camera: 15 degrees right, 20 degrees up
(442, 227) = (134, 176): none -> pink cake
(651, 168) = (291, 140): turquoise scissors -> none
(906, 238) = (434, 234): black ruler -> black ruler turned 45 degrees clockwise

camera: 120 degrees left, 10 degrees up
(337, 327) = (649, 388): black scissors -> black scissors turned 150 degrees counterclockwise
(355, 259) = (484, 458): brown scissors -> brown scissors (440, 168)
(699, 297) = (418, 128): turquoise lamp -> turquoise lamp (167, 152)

┄┄┄┄┄┄┄┄┄┄

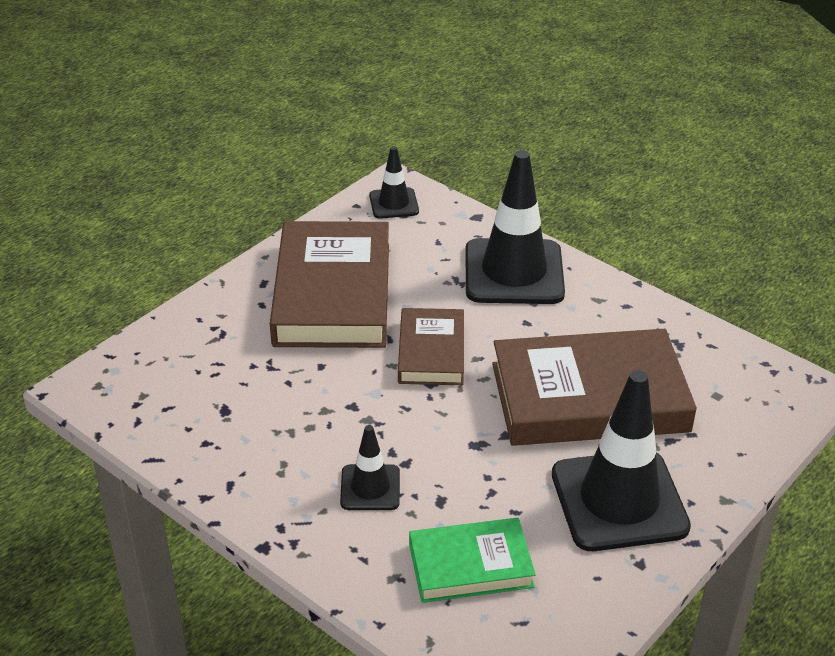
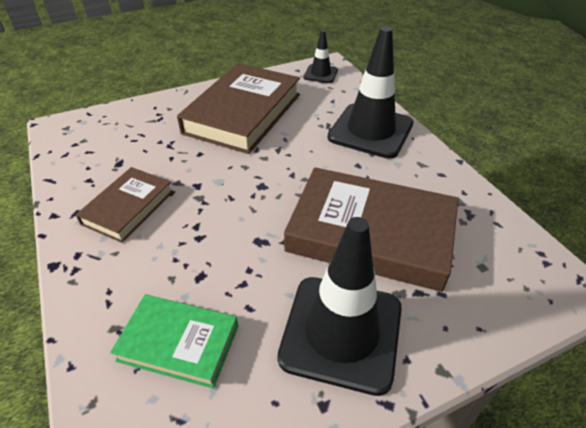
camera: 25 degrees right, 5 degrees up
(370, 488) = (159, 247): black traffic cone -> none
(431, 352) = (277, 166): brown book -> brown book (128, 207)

┄┄┄┄┄┄┄┄┄┄

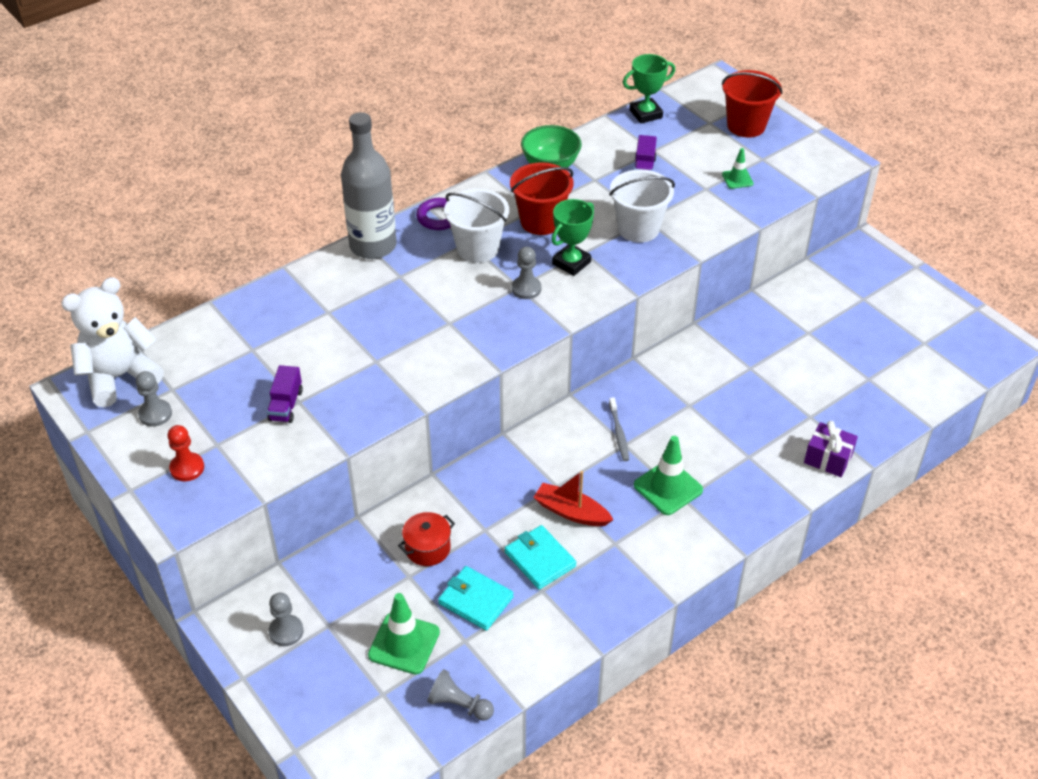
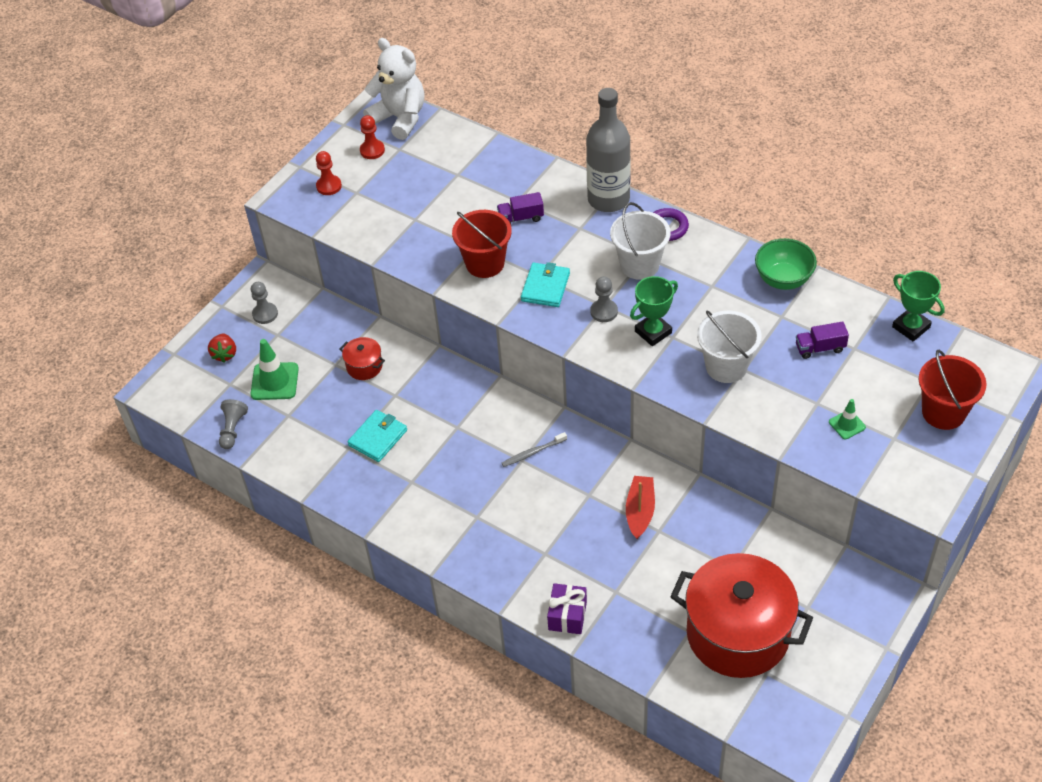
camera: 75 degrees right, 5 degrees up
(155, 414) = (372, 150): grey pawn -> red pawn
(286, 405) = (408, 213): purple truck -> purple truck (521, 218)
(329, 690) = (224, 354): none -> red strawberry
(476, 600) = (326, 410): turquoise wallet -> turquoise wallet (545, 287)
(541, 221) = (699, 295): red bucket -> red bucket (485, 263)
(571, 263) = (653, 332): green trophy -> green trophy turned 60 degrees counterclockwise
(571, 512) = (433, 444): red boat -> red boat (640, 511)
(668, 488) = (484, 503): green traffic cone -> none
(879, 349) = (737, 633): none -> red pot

┄┄┄┄┄┄┄┄┄┄

Exercise goal -
What is the number of lines in the data that contain "scissors"? Write that number and nothing else.

Answer box -
3